*Material provided*.

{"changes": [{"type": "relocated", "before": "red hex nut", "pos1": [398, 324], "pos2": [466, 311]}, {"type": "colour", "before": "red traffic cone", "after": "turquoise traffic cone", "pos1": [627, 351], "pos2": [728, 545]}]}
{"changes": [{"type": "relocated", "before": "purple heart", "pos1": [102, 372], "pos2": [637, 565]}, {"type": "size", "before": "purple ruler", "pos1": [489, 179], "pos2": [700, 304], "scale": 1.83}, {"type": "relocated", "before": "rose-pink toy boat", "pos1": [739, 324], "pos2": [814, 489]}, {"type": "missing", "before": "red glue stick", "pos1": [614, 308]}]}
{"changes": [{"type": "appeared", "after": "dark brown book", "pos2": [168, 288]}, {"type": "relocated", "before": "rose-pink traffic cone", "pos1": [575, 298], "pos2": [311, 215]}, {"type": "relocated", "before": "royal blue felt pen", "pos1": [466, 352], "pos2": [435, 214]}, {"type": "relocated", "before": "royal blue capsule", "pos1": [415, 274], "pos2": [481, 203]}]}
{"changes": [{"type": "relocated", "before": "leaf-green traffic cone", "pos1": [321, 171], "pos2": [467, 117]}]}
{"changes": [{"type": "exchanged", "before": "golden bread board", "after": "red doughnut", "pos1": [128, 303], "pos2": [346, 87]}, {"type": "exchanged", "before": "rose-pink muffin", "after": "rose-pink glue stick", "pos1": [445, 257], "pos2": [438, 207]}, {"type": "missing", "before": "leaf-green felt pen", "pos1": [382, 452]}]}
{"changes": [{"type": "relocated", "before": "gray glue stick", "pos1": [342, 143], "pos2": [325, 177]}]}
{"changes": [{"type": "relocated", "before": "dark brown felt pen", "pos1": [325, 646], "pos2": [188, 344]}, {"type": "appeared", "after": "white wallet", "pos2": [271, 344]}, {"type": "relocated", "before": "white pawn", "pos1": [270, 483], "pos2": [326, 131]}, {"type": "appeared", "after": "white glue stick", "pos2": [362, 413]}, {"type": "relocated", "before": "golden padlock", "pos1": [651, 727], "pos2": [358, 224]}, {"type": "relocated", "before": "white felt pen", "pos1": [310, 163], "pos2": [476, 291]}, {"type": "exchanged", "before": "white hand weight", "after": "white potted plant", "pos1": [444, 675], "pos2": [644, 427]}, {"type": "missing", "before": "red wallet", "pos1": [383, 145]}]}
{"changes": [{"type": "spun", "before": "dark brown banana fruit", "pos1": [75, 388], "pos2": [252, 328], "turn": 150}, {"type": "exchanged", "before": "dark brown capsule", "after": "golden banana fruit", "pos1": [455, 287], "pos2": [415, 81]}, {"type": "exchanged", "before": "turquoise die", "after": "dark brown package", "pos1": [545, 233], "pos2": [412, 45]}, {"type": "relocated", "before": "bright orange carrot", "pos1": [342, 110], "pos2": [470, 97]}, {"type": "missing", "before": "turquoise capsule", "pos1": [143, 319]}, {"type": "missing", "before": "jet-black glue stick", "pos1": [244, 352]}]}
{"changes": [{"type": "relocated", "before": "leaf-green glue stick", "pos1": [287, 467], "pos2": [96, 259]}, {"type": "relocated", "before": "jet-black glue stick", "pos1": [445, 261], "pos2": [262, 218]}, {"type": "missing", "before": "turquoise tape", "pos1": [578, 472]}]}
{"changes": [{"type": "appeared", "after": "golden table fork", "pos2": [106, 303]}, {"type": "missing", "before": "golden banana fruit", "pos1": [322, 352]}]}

*Task*.
Exactly as written, set down all of the material.

*Task solution*.
{"changes": [{"type": "relocated", "before": "red hex nut", "pos1": [398, 324], "pos2": [466, 311]}, {"type": "colour", "before": "red traffic cone", "after": "turquoise traffic cone", "pos1": [627, 351], "pos2": [728, 545]}]}
{"changes": [{"type": "relocated", "before": "purple heart", "pos1": [102, 372], "pos2": [637, 565]}, {"type": "size", "before": "purple ruler", "pos1": [489, 179], "pos2": [700, 304], "scale": 1.83}, {"type": "relocated", "before": "rose-pink toy boat", "pos1": [739, 324], "pos2": [814, 489]}, {"type": "missing", "before": "red glue stick", "pos1": [614, 308]}]}
{"changes": [{"type": "appeared", "after": "dark brown book", "pos2": [168, 288]}, {"type": "relocated", "before": "rose-pink traffic cone", "pos1": [575, 298], "pos2": [311, 215]}, {"type": "relocated", "before": "royal blue felt pen", "pos1": [466, 352], "pos2": [435, 214]}, {"type": "relocated", "before": "royal blue capsule", "pos1": [415, 274], "pos2": [481, 203]}]}
{"changes": [{"type": "relocated", "before": "leaf-green traffic cone", "pos1": [321, 171], "pos2": [467, 117]}]}
{"changes": [{"type": "exchanged", "before": "golden bread board", "after": "red doughnut", "pos1": [128, 303], "pos2": [346, 87]}, {"type": "exchanged", "before": "rose-pink muffin", "after": "rose-pink glue stick", "pos1": [445, 257], "pos2": [438, 207]}, {"type": "missing", "before": "leaf-green felt pen", "pos1": [382, 452]}]}
{"changes": [{"type": "relocated", "before": "gray glue stick", "pos1": [342, 143], "pos2": [325, 177]}]}
{"changes": [{"type": "relocated", "before": "dark brown felt pen", "pos1": [325, 646], "pos2": [188, 344]}, {"type": "appeared", "after": "white wallet", "pos2": [271, 344]}, {"type": "relocated", "before": "white pawn", "pos1": [270, 483], "pos2": [326, 131]}, {"type": "appeared", "after": "white glue stick", "pos2": [362, 413]}, {"type": "relocated", "before": "golden padlock", "pos1": [651, 727], "pos2": [358, 224]}, {"type": "relocated", "before": "white felt pen", "pos1": [310, 163], "pos2": [476, 291]}, {"type": "exchanged", "before": "white hand weight", "after": "white potted plant", "pos1": [444, 675], "pos2": [644, 427]}, {"type": "missing", "before": "red wallet", "pos1": [383, 145]}]}
{"changes": [{"type": "spun", "before": "dark brown banana fruit", "pos1": [75, 388], "pos2": [252, 328], "turn": 150}, {"type": "exchanged", "before": "dark brown capsule", "after": "golden banana fruit", "pos1": [455, 287], "pos2": [415, 81]}, {"type": "exchanged", "before": "turquoise die", "after": "dark brown package", "pos1": [545, 233], "pos2": [412, 45]}, {"type": "relocated", "before": "bright orange carrot", "pos1": [342, 110], "pos2": [470, 97]}, {"type": "missing", "before": "turquoise capsule", "pos1": [143, 319]}, {"type": "missing", "before": "jet-black glue stick", "pos1": [244, 352]}]}
{"changes": [{"type": "relocated", "before": "leaf-green glue stick", "pos1": [287, 467], "pos2": [96, 259]}, {"type": "relocated", "before": "jet-black glue stick", "pos1": [445, 261], "pos2": [262, 218]}, {"type": "missing", "before": "turquoise tape", "pos1": [578, 472]}]}
{"changes": [{"type": "appeared", "after": "golden table fork", "pos2": [106, 303]}, {"type": "missing", "before": "golden banana fruit", "pos1": [322, 352]}]}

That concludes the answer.